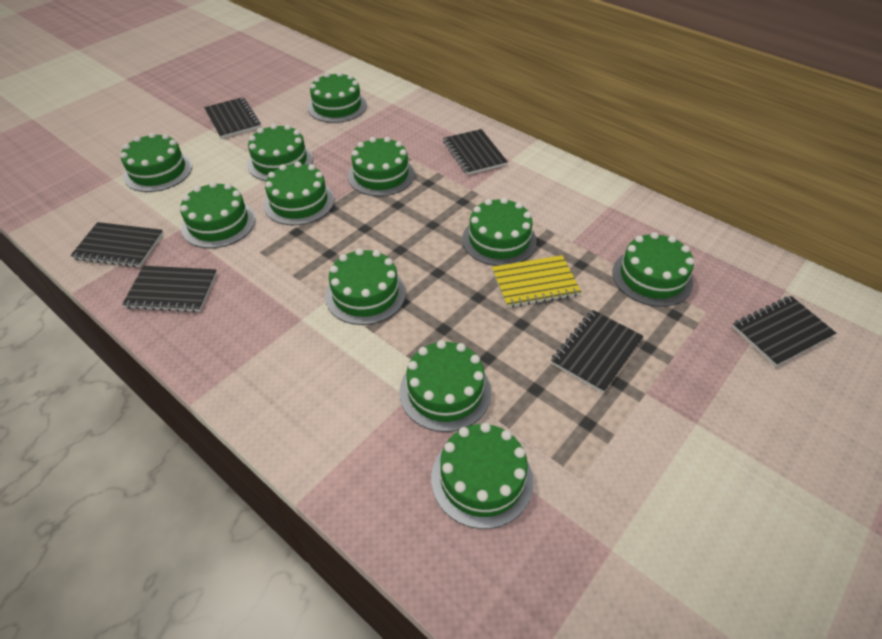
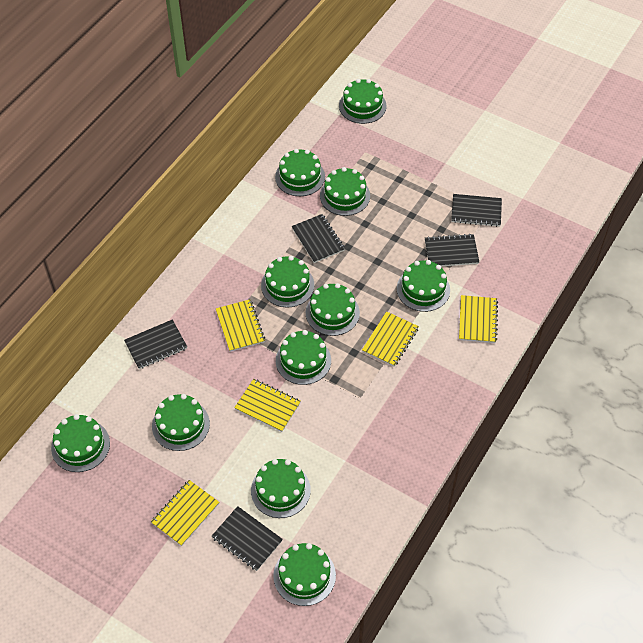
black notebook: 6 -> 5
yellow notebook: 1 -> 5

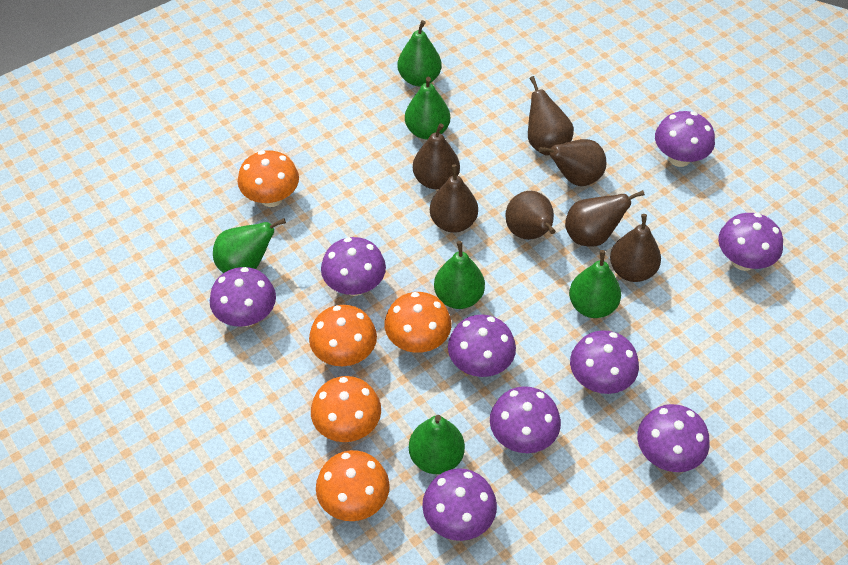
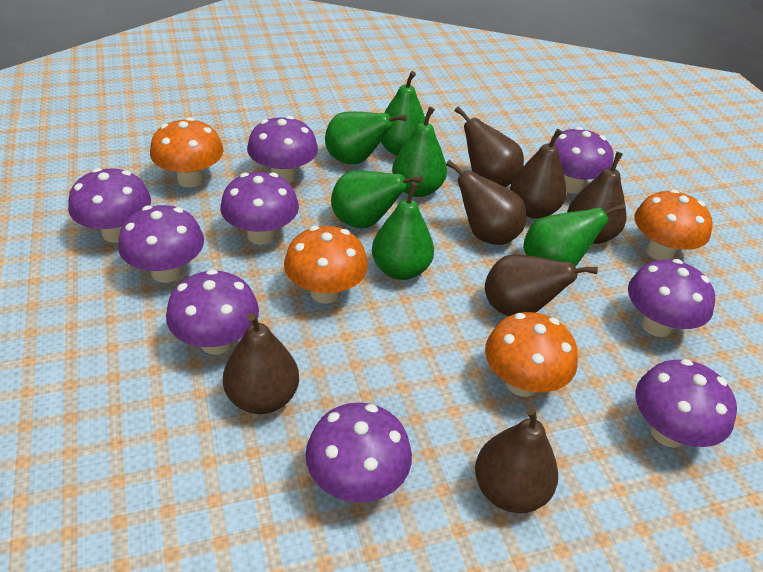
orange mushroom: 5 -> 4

• What the task asks:
Wherever a picture appears in the data, please drop it and retype the rest exactly.

• Answer section:
black notebook: 6 -> 5
yellow notebook: 1 -> 5

orange mushroom: 5 -> 4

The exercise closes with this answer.